◆ **Records to process**:
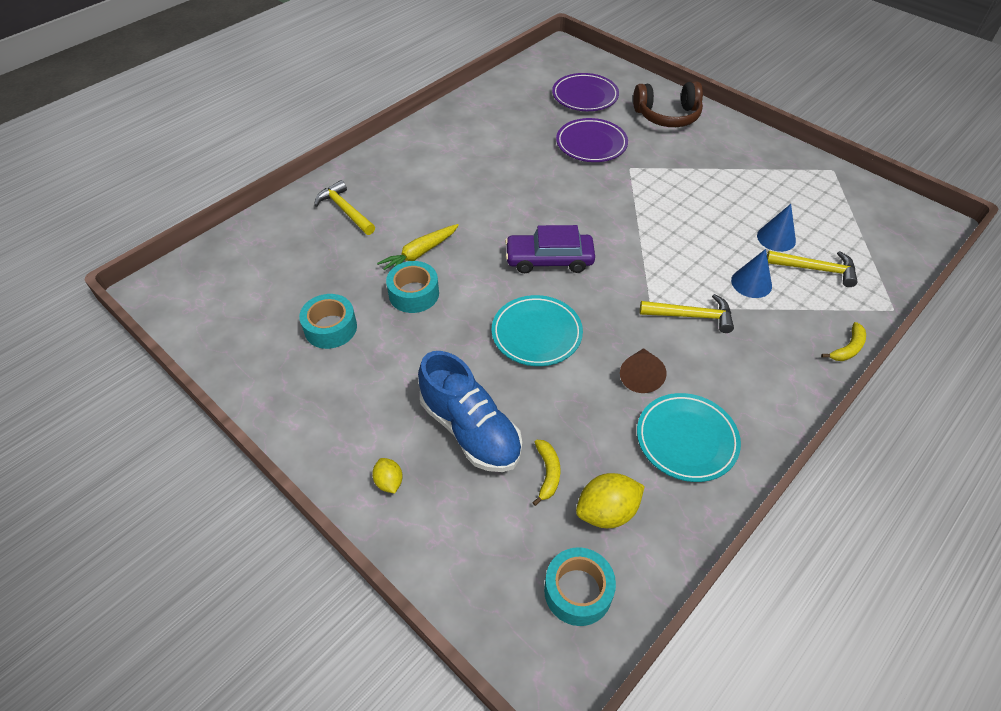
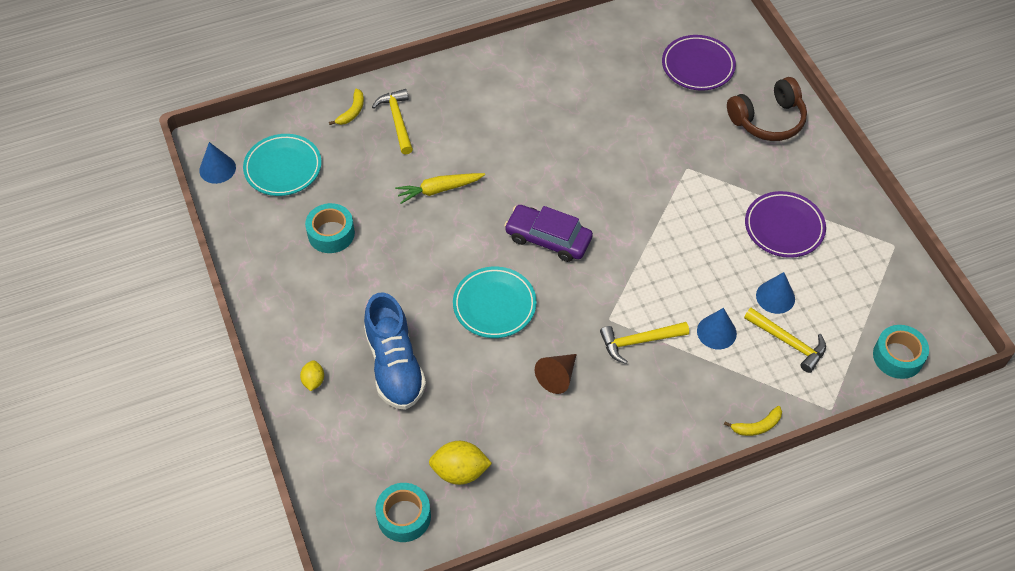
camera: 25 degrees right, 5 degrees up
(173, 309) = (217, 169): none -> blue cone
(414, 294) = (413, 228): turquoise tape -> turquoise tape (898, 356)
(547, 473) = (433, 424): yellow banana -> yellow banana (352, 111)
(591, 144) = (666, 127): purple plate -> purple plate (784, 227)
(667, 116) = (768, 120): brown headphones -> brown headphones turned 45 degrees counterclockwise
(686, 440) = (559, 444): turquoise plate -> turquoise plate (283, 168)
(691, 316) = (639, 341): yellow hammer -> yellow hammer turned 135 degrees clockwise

---

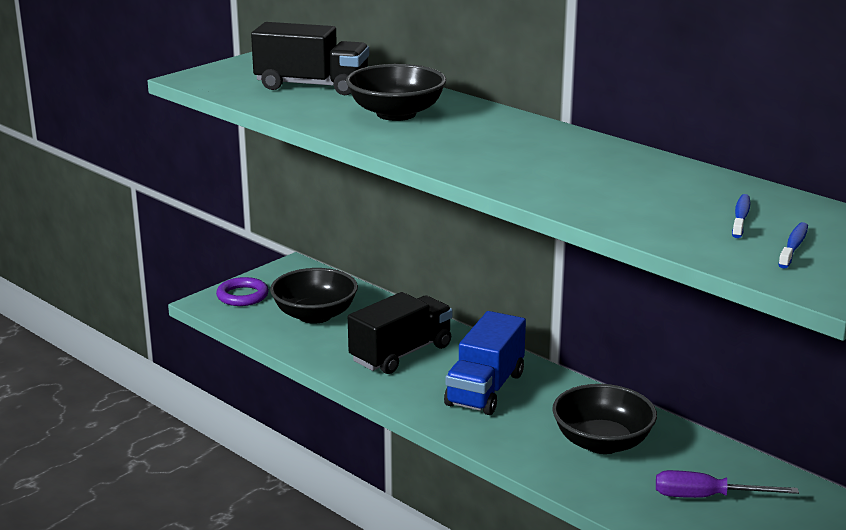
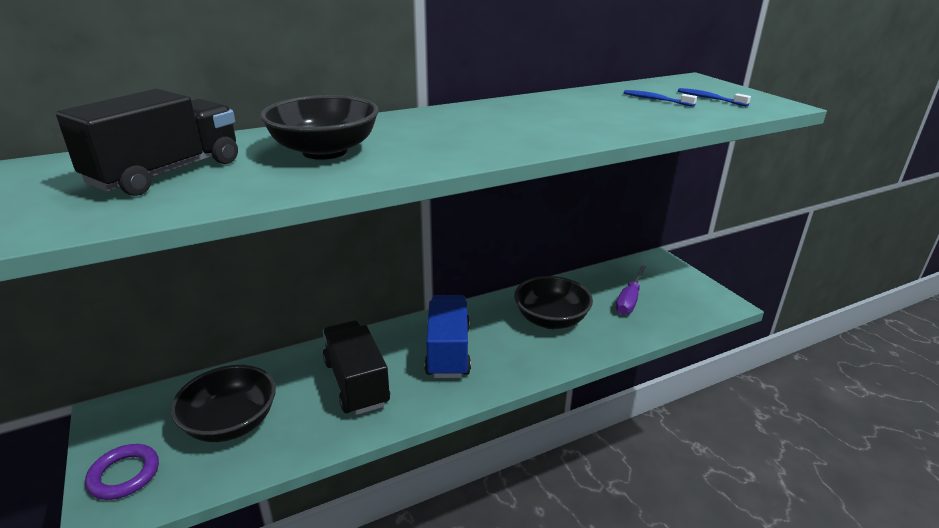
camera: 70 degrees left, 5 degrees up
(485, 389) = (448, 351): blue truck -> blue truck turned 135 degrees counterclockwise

==

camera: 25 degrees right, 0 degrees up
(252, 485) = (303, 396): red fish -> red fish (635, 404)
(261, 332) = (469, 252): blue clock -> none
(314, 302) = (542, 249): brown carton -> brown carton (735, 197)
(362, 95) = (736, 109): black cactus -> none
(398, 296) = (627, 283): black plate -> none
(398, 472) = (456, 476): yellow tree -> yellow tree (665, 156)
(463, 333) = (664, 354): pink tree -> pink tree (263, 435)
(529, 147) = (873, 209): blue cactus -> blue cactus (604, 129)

◆ **Exercise details**: Beginning at the line above with "camera: 25 degrees right, 5 degrees up" and finishing at the line with "(691, 316) = (639, 341): yellow", return each line exactly and return nothing else.

◆ **Task solution**:
camera: 25 degrees right, 5 degrees up
(173, 309) = (217, 169): none -> blue cone
(414, 294) = (413, 228): turquoise tape -> turquoise tape (898, 356)
(547, 473) = (433, 424): yellow banana -> yellow banana (352, 111)
(591, 144) = (666, 127): purple plate -> purple plate (784, 227)
(667, 116) = (768, 120): brown headphones -> brown headphones turned 45 degrees counterclockwise
(686, 440) = (559, 444): turquoise plate -> turquoise plate (283, 168)
(691, 316) = (639, 341): yellow hammer -> yellow hammer turned 135 degrees clockwise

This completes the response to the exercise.